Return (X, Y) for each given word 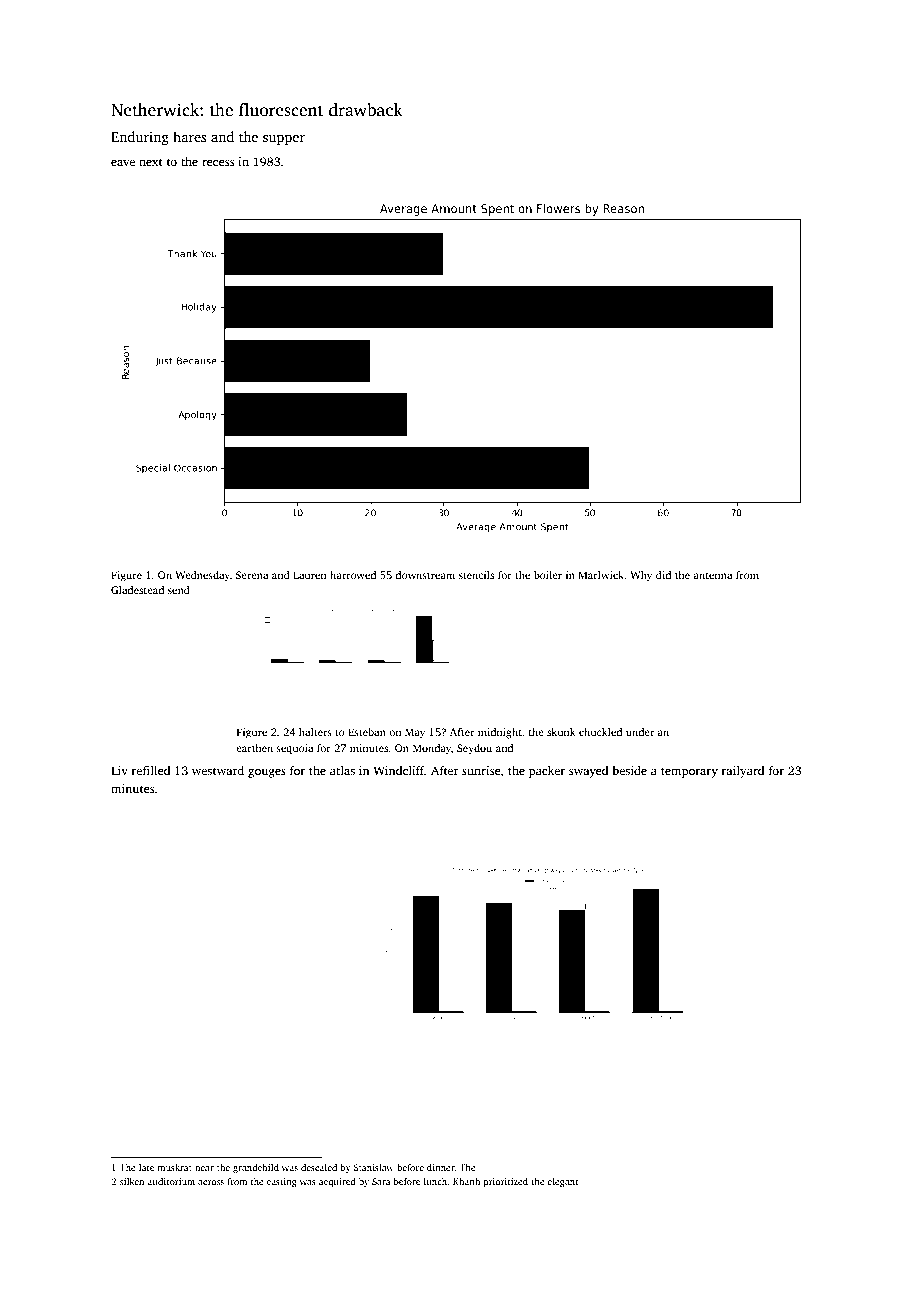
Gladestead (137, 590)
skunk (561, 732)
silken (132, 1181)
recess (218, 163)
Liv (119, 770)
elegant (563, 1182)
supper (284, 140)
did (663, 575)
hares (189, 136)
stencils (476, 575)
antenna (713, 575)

...

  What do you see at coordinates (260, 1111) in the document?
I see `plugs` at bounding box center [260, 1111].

--

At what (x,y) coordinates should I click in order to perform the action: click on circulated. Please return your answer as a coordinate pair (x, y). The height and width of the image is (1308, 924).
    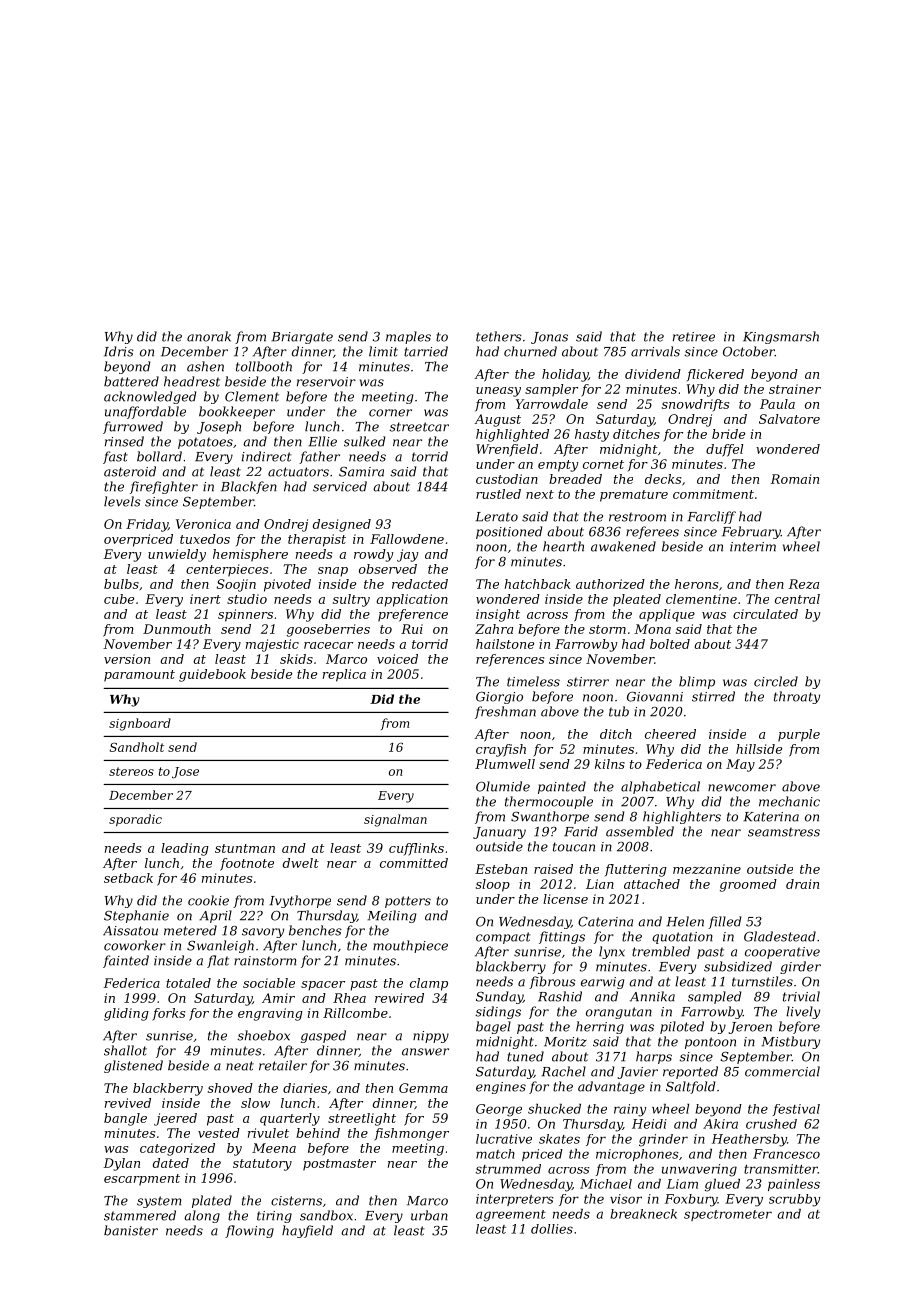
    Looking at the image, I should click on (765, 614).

■ Job
Copy out the items from the line with "Return (X, Y) for each given word" up to and including the line with "antenna (713, 575)", word for word, leaving out the pictures.

■ Reply
Return (X, Y) for each given word 
Gladestead (137, 590)
skunk (561, 732)
silken (132, 1181)
recess (218, 163)
Liv (119, 770)
elegant (563, 1182)
supper (284, 140)
did (663, 575)
hares (189, 136)
stencils (476, 575)
antenna (713, 575)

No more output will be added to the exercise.